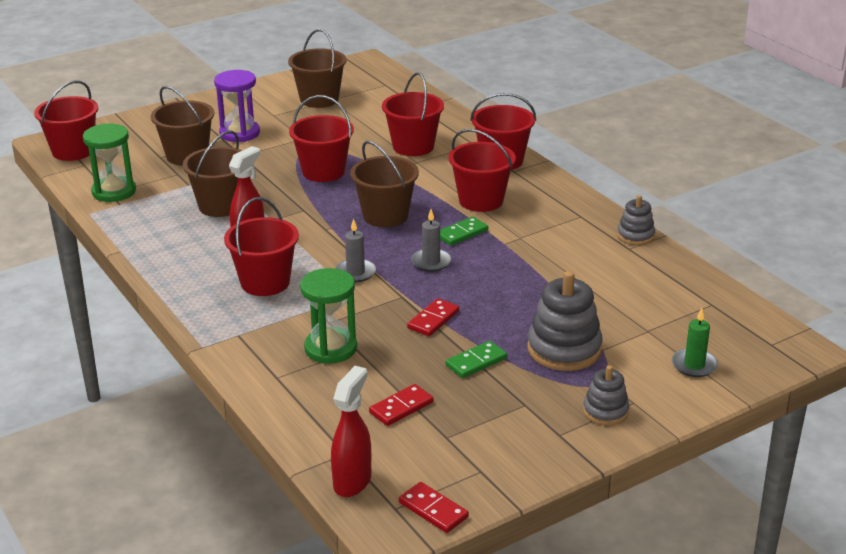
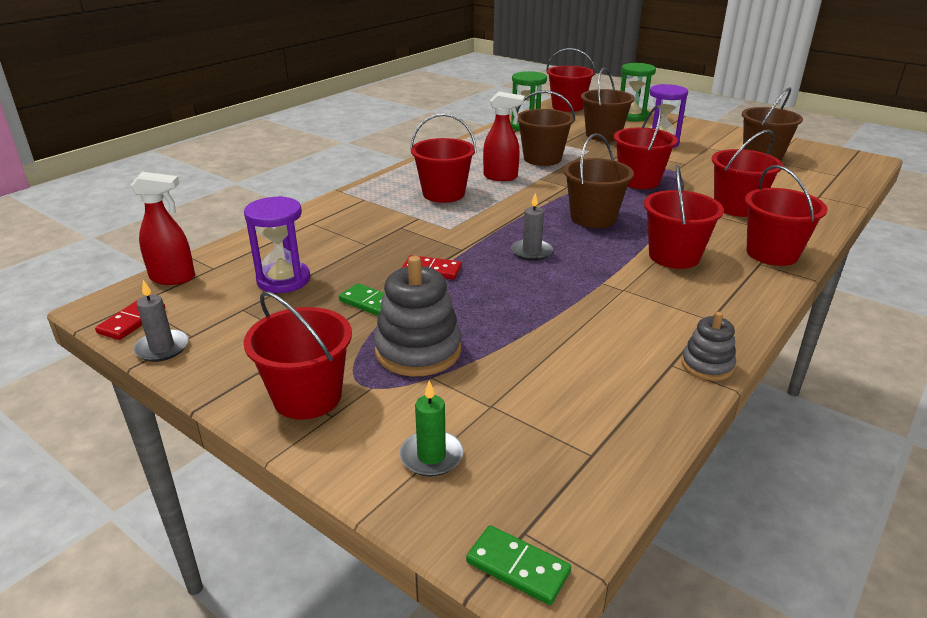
camera: 70 degrees right, 0 degrees up
(330, 348) = (362, 235): green hourglass -> green hourglass (632, 116)
(355, 273) = (485, 223): grey candle -> grey candle (162, 348)
(401, 407) = (283, 280): red domino -> purple hourglass
(461, 233) = (598, 257): green domino -> green domino (518, 567)
(605, 411) = (307, 397): grey stacking toy -> red bucket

○ ○ ○ ○

### EXERCISE REQUIREMENTS
Leave the pictures out. Repeat every entry above exactly.

### TASK RESULT
camera: 70 degrees right, 0 degrees up
(330, 348) = (362, 235): green hourglass -> green hourglass (632, 116)
(355, 273) = (485, 223): grey candle -> grey candle (162, 348)
(401, 407) = (283, 280): red domino -> purple hourglass
(461, 233) = (598, 257): green domino -> green domino (518, 567)
(605, 411) = (307, 397): grey stacking toy -> red bucket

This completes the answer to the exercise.